§ Exercise objective
What you return should be each line of the data containing the string "none".

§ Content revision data
:::::

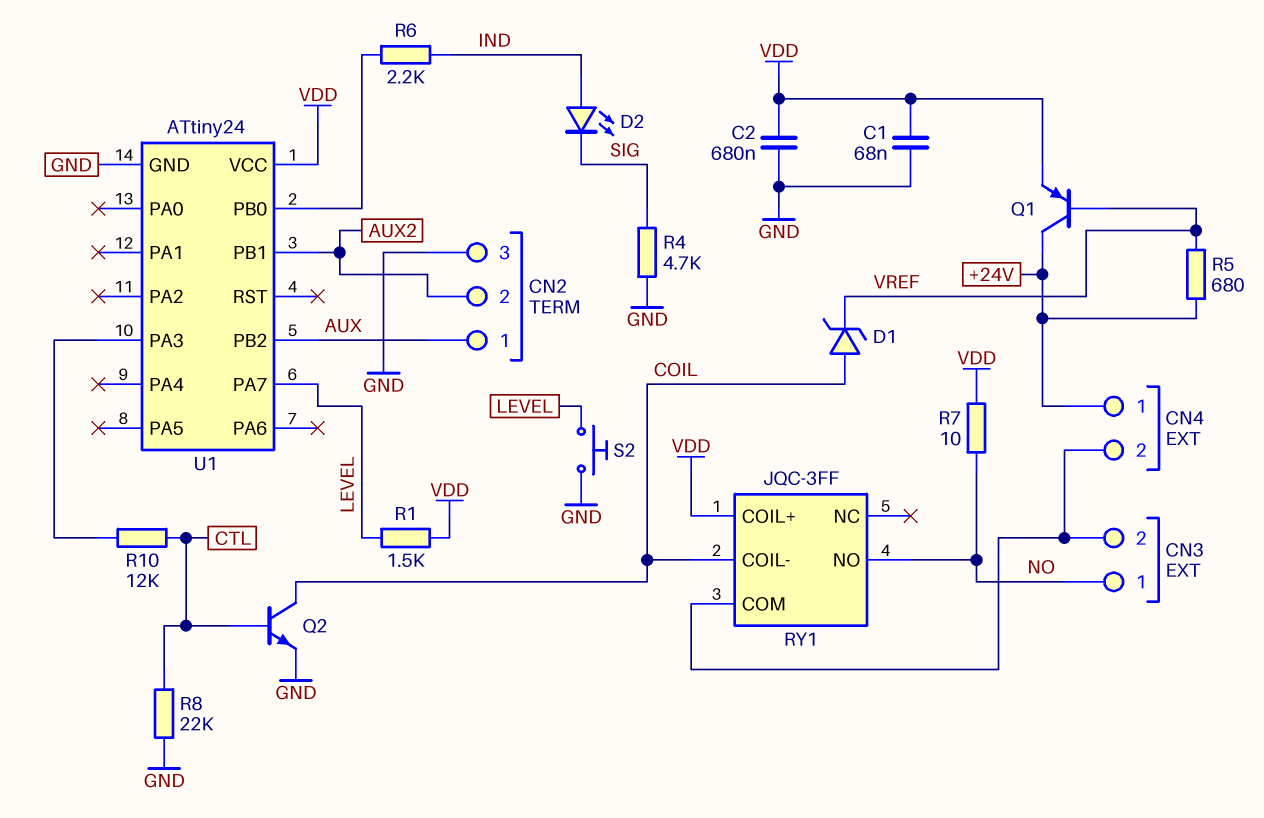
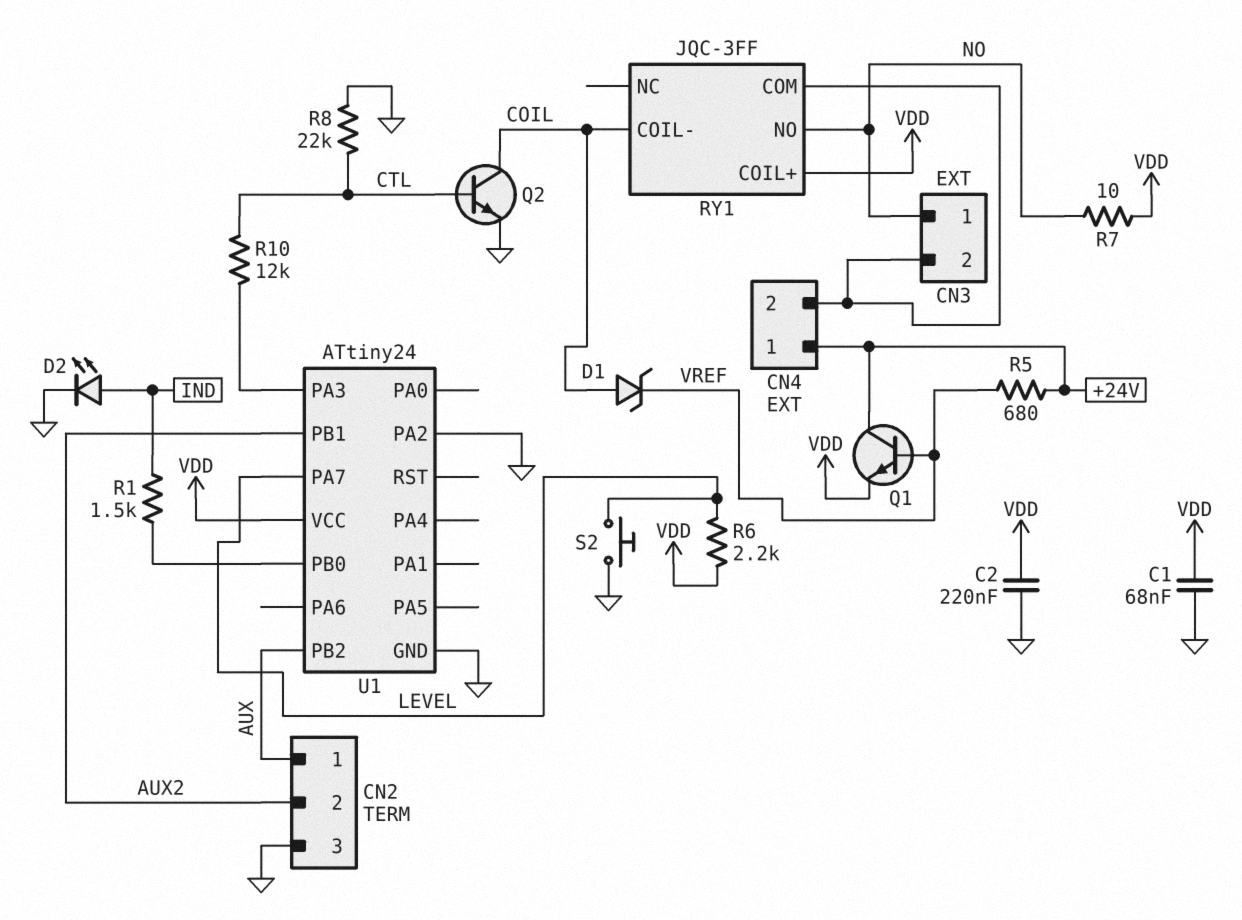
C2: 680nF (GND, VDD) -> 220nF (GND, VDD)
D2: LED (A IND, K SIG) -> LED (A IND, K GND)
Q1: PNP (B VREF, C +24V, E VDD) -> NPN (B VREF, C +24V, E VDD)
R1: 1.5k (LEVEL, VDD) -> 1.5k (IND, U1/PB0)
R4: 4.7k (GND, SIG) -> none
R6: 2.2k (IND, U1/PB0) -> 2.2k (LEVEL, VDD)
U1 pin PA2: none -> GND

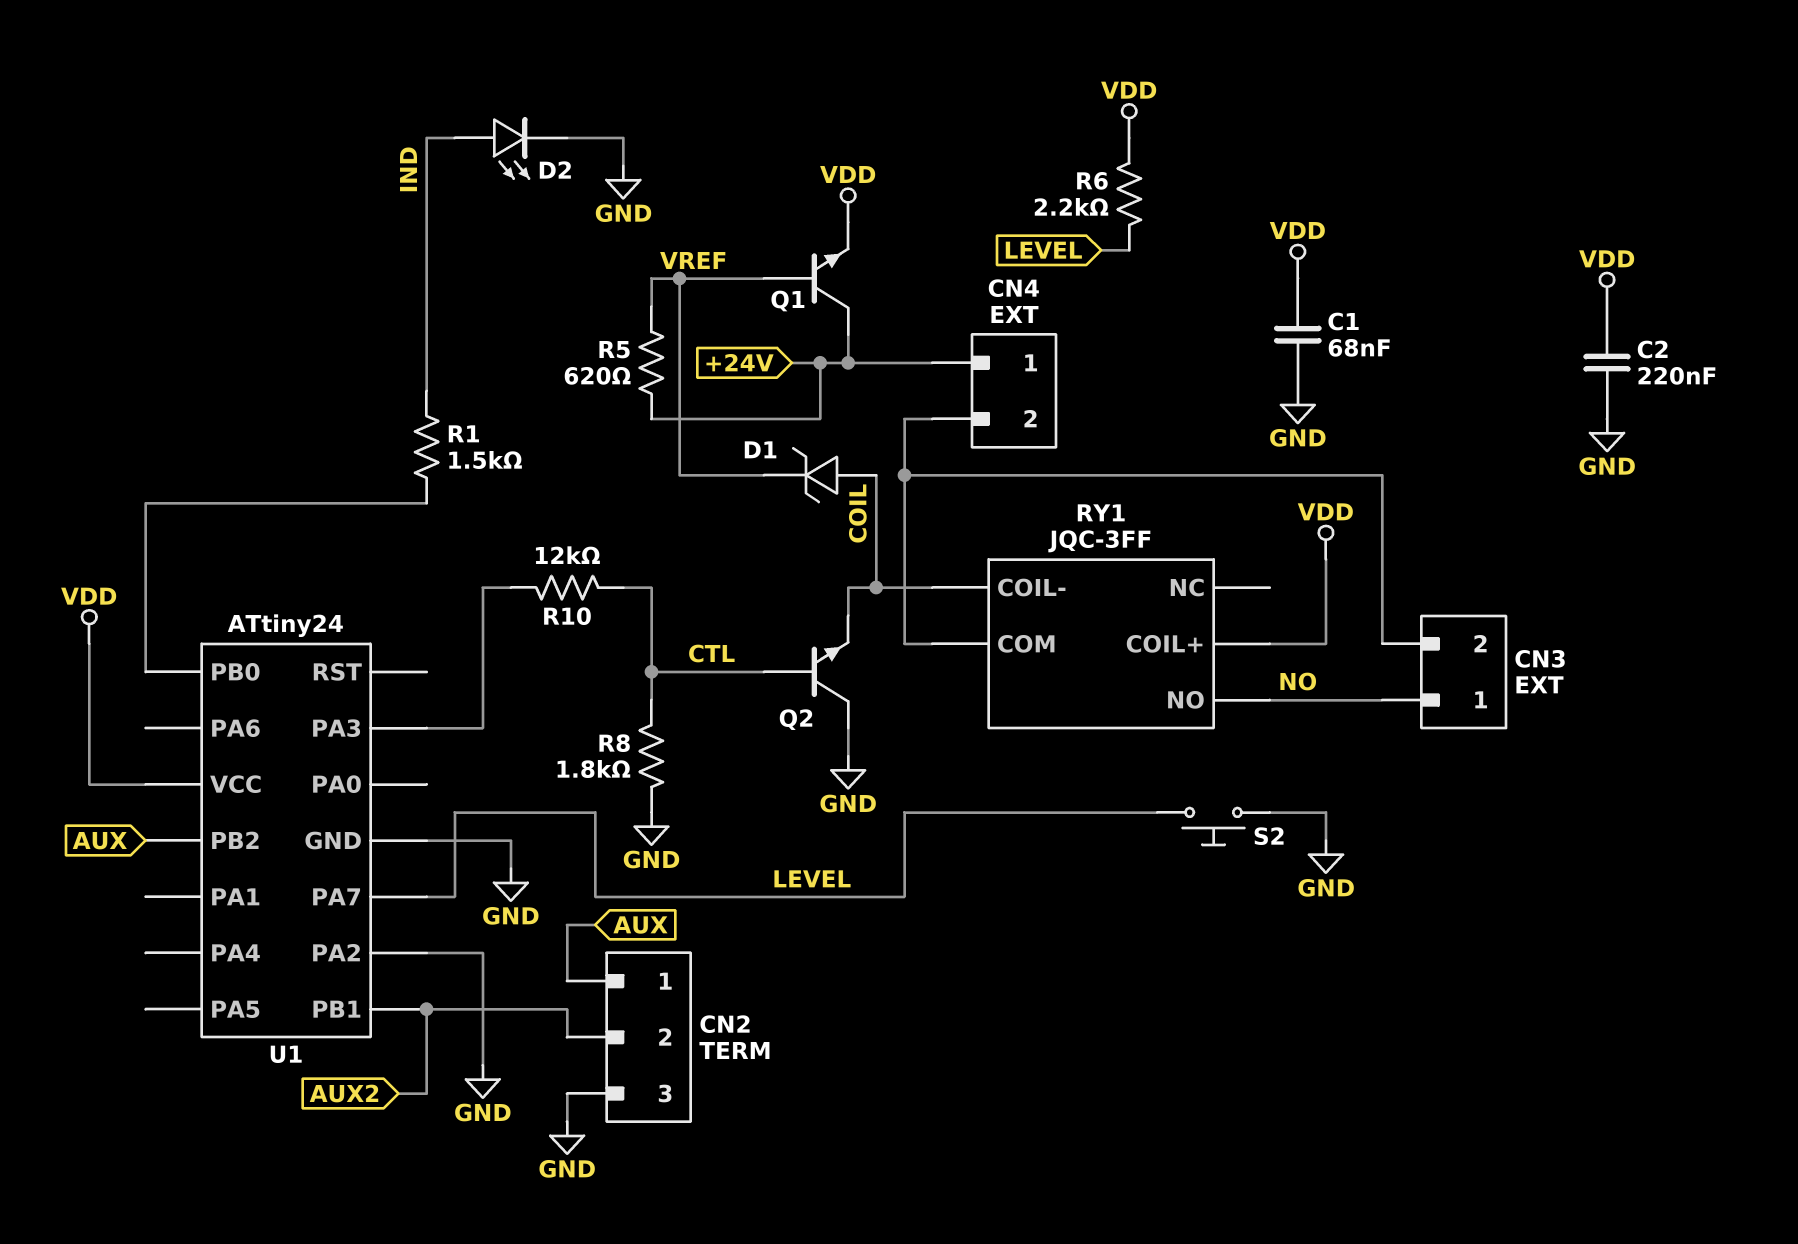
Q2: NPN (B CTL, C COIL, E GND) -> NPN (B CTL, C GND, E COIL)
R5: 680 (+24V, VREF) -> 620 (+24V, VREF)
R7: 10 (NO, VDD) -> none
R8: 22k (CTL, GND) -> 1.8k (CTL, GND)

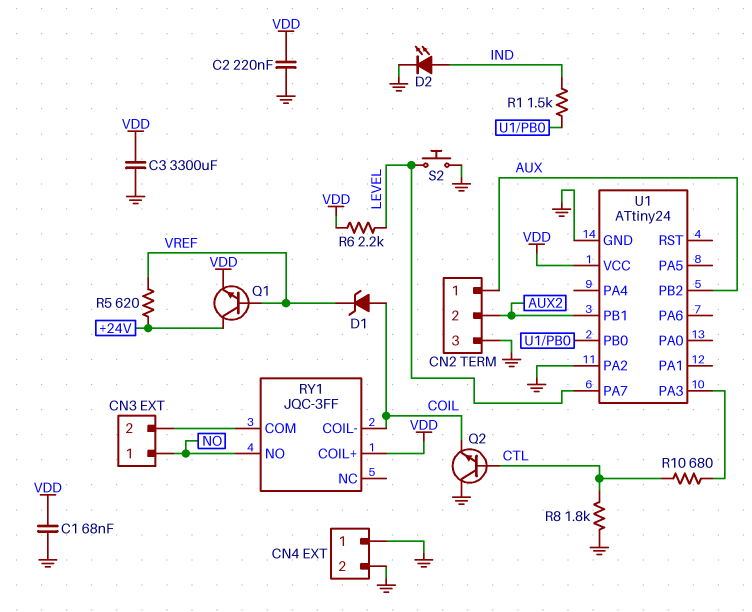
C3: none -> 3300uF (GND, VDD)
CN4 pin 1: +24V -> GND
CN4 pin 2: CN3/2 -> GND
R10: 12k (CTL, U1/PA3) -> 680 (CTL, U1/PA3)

:::::

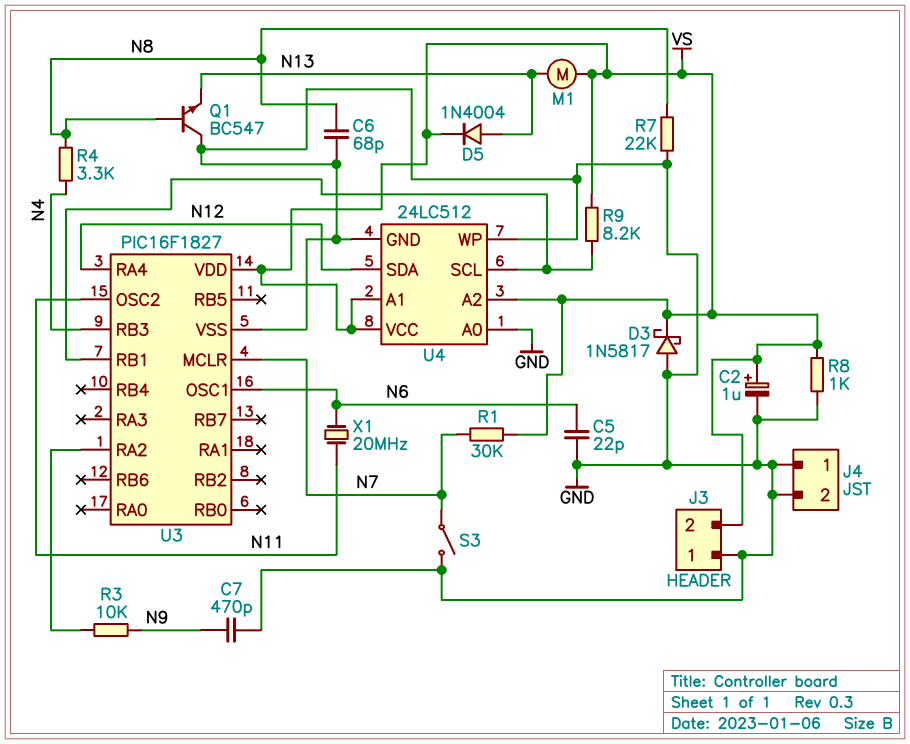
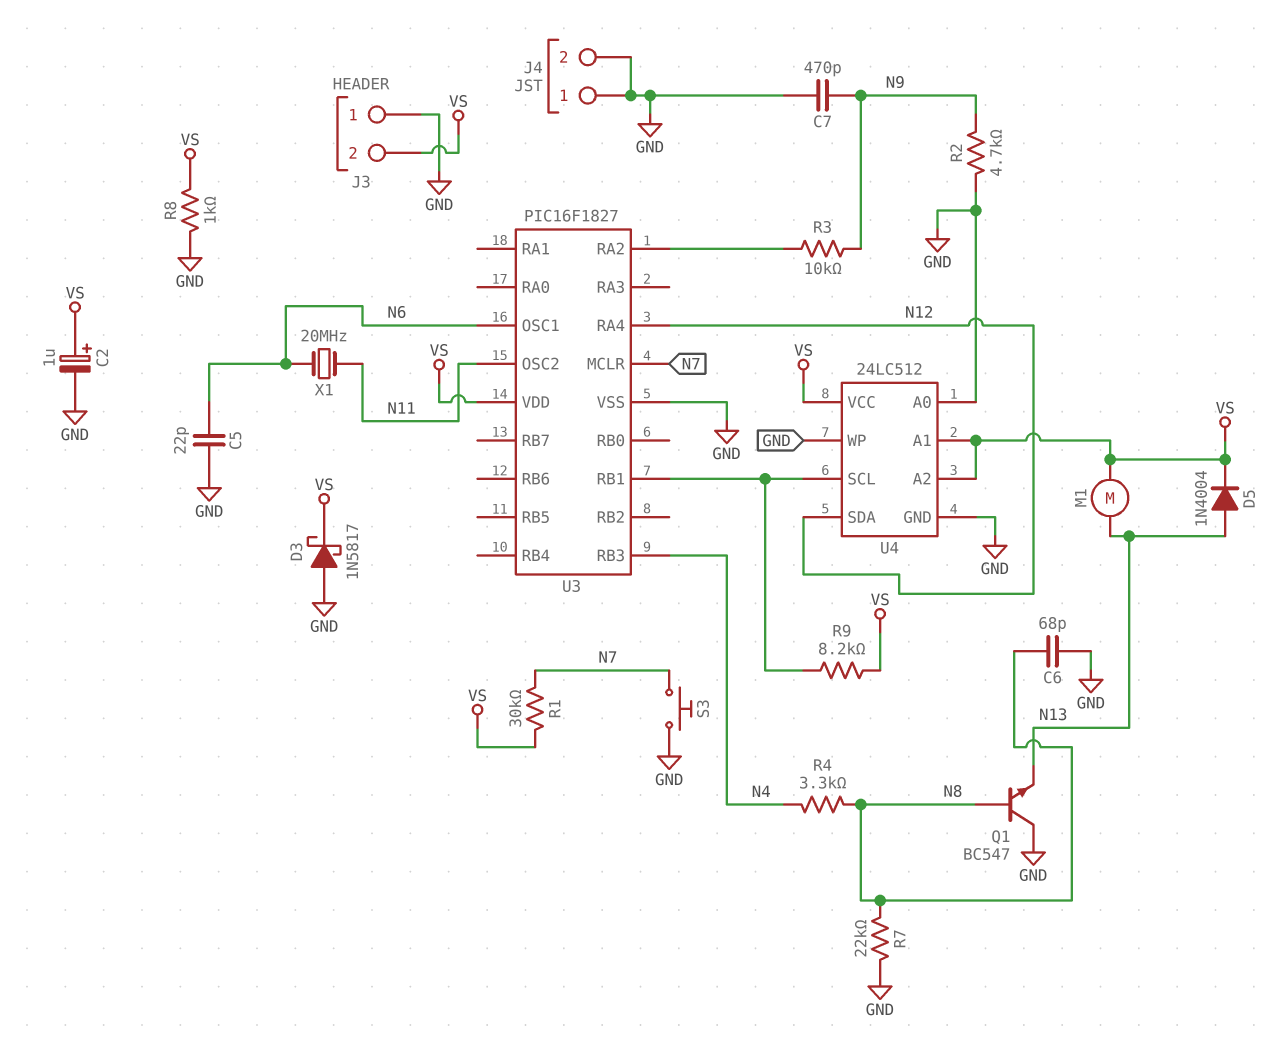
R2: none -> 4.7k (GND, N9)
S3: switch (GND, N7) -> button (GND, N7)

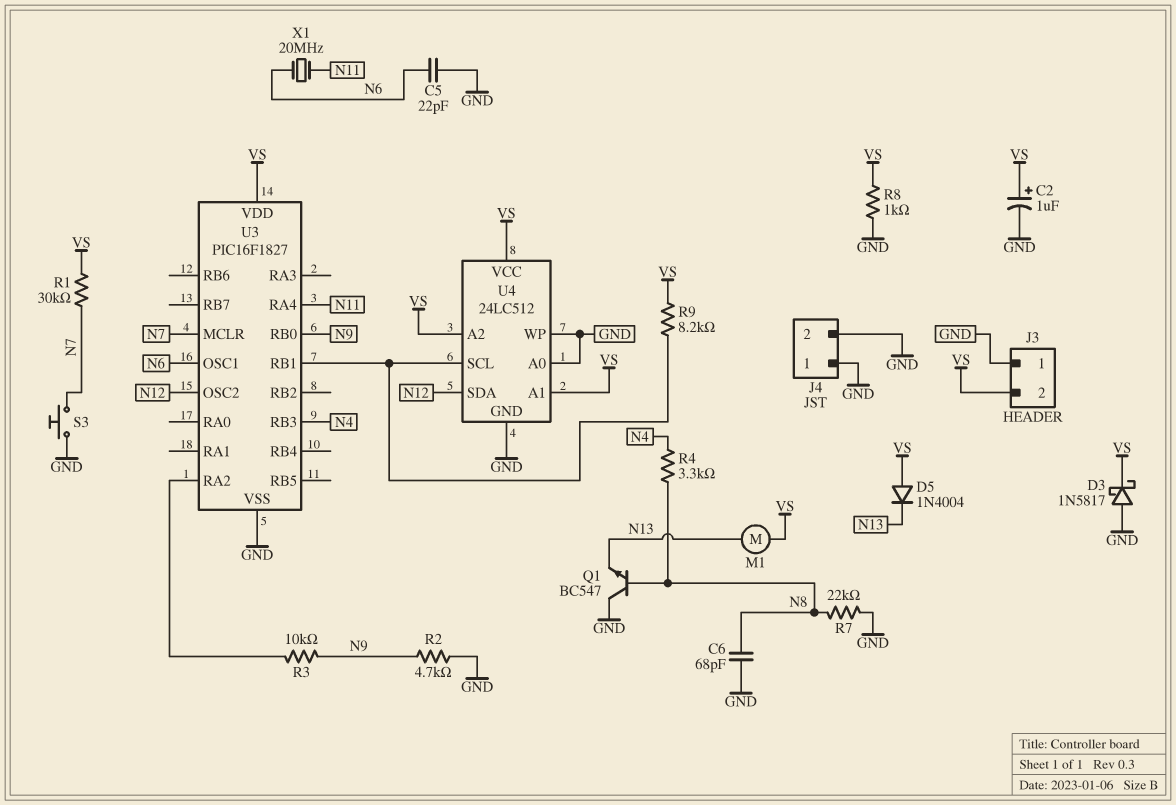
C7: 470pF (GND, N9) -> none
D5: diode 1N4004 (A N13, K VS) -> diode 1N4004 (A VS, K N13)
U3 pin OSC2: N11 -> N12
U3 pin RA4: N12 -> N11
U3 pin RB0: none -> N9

:::::

§ Response to this exercise
R4: 4.7k (GND, SIG) -> none
U1 pin PA2: none -> GND
R7: 10 (NO, VDD) -> none
C3: none -> 3300uF (GND, VDD)
R2: none -> 4.7k (GND, N9)
C7: 470pF (GND, N9) -> none
U3 pin RB0: none -> N9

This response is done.